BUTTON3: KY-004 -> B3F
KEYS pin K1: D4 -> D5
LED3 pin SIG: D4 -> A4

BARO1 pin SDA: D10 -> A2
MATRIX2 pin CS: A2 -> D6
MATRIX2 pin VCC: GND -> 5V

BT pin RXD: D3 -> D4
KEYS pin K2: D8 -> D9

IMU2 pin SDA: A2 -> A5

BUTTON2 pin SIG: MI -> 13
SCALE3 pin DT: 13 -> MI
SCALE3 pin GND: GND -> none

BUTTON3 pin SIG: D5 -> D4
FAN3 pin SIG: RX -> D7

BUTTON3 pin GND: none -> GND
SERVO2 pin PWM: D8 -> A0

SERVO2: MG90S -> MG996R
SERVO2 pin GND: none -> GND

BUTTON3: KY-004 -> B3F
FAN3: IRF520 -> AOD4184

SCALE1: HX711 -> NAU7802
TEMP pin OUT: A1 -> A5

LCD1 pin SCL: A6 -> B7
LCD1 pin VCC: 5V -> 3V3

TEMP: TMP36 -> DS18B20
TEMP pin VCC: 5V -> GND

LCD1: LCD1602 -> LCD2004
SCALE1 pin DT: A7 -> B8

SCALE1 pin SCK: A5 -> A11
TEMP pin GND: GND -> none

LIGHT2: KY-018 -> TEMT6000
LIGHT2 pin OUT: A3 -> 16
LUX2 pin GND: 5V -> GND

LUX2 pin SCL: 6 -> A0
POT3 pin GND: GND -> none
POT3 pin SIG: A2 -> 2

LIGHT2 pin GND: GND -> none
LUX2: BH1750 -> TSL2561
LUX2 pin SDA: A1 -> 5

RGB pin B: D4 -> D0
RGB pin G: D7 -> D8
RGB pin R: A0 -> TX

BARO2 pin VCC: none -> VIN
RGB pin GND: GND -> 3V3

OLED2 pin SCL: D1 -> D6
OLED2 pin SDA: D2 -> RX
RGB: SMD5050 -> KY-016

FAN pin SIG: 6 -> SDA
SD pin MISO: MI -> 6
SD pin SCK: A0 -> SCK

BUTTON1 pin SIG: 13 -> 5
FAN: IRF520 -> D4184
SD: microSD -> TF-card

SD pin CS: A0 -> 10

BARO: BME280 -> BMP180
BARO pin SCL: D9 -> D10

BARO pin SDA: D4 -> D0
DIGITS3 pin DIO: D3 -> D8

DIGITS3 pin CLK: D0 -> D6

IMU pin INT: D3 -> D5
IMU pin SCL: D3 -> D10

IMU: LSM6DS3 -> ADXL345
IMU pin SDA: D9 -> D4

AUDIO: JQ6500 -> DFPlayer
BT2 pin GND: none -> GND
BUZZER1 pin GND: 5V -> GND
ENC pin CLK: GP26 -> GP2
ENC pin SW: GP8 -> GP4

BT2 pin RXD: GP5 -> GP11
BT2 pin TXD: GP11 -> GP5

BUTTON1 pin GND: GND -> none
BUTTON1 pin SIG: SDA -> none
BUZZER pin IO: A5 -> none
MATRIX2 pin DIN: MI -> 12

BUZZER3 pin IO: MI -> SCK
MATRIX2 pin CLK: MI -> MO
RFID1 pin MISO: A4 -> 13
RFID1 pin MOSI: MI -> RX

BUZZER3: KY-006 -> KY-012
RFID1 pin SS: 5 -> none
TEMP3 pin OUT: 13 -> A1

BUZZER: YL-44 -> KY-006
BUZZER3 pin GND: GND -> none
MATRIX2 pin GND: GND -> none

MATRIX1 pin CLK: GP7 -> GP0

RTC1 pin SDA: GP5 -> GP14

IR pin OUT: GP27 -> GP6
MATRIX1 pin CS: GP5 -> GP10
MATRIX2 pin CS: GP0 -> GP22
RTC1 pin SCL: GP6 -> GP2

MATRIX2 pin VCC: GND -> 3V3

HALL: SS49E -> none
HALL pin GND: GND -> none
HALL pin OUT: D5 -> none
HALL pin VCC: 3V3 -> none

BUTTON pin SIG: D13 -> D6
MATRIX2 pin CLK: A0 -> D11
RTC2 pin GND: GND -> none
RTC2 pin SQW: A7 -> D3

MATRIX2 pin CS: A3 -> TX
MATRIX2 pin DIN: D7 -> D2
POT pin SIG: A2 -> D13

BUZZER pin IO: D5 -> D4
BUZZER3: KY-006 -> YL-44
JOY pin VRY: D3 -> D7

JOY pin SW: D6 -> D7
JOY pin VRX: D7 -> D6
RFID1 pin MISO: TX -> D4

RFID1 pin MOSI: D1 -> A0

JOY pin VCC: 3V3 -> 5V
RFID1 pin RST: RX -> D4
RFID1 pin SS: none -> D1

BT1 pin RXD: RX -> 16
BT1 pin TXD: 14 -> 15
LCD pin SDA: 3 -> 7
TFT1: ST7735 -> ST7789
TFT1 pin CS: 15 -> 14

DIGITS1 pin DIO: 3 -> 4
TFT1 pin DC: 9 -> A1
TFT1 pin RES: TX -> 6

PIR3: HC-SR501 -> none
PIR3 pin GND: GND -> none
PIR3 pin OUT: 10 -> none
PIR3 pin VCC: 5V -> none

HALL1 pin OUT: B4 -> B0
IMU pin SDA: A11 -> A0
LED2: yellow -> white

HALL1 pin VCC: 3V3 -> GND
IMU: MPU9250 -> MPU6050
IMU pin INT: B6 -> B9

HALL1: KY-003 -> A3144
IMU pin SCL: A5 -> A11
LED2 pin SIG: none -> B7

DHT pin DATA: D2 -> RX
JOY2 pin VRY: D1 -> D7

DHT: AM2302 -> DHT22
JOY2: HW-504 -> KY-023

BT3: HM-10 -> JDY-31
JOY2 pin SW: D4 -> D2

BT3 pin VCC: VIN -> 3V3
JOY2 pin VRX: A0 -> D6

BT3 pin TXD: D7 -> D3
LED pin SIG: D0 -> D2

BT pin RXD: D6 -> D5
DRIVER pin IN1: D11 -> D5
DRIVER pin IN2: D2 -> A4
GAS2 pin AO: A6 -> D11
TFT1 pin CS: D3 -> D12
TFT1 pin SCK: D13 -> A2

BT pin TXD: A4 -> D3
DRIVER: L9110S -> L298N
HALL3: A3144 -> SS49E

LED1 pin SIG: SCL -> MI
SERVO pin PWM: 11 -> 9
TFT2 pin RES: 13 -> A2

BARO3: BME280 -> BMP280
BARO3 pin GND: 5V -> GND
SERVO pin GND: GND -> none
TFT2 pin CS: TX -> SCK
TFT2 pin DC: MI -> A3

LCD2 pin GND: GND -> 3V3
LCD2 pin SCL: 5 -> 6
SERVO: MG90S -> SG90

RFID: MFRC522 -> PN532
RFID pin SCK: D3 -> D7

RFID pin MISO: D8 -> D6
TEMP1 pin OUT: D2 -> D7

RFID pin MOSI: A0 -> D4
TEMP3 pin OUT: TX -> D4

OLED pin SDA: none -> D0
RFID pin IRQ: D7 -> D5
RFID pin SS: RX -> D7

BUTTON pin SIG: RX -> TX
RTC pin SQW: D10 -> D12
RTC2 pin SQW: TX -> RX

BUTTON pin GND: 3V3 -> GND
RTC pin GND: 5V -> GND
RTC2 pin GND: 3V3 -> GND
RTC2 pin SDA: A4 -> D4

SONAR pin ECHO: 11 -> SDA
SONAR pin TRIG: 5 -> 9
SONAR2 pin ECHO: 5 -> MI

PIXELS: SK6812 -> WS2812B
* * * * *
Task objective:
Reproduce only the lines above spanning from the line containing "BARO pin SCL: D9 -> D10" through the line containing "DRIVER pin IN2: D2 -> A4", word for word.

Answer for this exercise:
BARO pin SCL: D9 -> D10

BARO pin SDA: D4 -> D0
DIGITS3 pin DIO: D3 -> D8

DIGITS3 pin CLK: D0 -> D6

IMU pin INT: D3 -> D5
IMU pin SCL: D3 -> D10

IMU: LSM6DS3 -> ADXL345
IMU pin SDA: D9 -> D4

AUDIO: JQ6500 -> DFPlayer
BT2 pin GND: none -> GND
BUZZER1 pin GND: 5V -> GND
ENC pin CLK: GP26 -> GP2
ENC pin SW: GP8 -> GP4

BT2 pin RXD: GP5 -> GP11
BT2 pin TXD: GP11 -> GP5

BUTTON1 pin GND: GND -> none
BUTTON1 pin SIG: SDA -> none
BUZZER pin IO: A5 -> none
MATRIX2 pin DIN: MI -> 12

BUZZER3 pin IO: MI -> SCK
MATRIX2 pin CLK: MI -> MO
RFID1 pin MISO: A4 -> 13
RFID1 pin MOSI: MI -> RX

BUZZER3: KY-006 -> KY-012
RFID1 pin SS: 5 -> none
TEMP3 pin OUT: 13 -> A1

BUZZER: YL-44 -> KY-006
BUZZER3 pin GND: GND -> none
MATRIX2 pin GND: GND -> none

MATRIX1 pin CLK: GP7 -> GP0

RTC1 pin SDA: GP5 -> GP14

IR pin OUT: GP27 -> GP6
MATRIX1 pin CS: GP5 -> GP10
MATRIX2 pin CS: GP0 -> GP22
RTC1 pin SCL: GP6 -> GP2

MATRIX2 pin VCC: GND -> 3V3

HALL: SS49E -> none
HALL pin GND: GND -> none
HALL pin OUT: D5 -> none
HALL pin VCC: 3V3 -> none

BUTTON pin SIG: D13 -> D6
MATRIX2 pin CLK: A0 -> D11
RTC2 pin GND: GND -> none
RTC2 pin SQW: A7 -> D3

MATRIX2 pin CS: A3 -> TX
MATRIX2 pin DIN: D7 -> D2
POT pin SIG: A2 -> D13

BUZZER pin IO: D5 -> D4
BUZZER3: KY-006 -> YL-44
JOY pin VRY: D3 -> D7

JOY pin SW: D6 -> D7
JOY pin VRX: D7 -> D6
RFID1 pin MISO: TX -> D4

RFID1 pin MOSI: D1 -> A0

JOY pin VCC: 3V3 -> 5V
RFID1 pin RST: RX -> D4
RFID1 pin SS: none -> D1

BT1 pin RXD: RX -> 16
BT1 pin TXD: 14 -> 15
LCD pin SDA: 3 -> 7
TFT1: ST7735 -> ST7789
TFT1 pin CS: 15 -> 14

DIGITS1 pin DIO: 3 -> 4
TFT1 pin DC: 9 -> A1
TFT1 pin RES: TX -> 6

PIR3: HC-SR501 -> none
PIR3 pin GND: GND -> none
PIR3 pin OUT: 10 -> none
PIR3 pin VCC: 5V -> none

HALL1 pin OUT: B4 -> B0
IMU pin SDA: A11 -> A0
LED2: yellow -> white

HALL1 pin VCC: 3V3 -> GND
IMU: MPU9250 -> MPU6050
IMU pin INT: B6 -> B9

HALL1: KY-003 -> A3144
IMU pin SCL: A5 -> A11
LED2 pin SIG: none -> B7

DHT pin DATA: D2 -> RX
JOY2 pin VRY: D1 -> D7

DHT: AM2302 -> DHT22
JOY2: HW-504 -> KY-023

BT3: HM-10 -> JDY-31
JOY2 pin SW: D4 -> D2

BT3 pin VCC: VIN -> 3V3
JOY2 pin VRX: A0 -> D6

BT3 pin TXD: D7 -> D3
LED pin SIG: D0 -> D2

BT pin RXD: D6 -> D5
DRIVER pin IN1: D11 -> D5
DRIVER pin IN2: D2 -> A4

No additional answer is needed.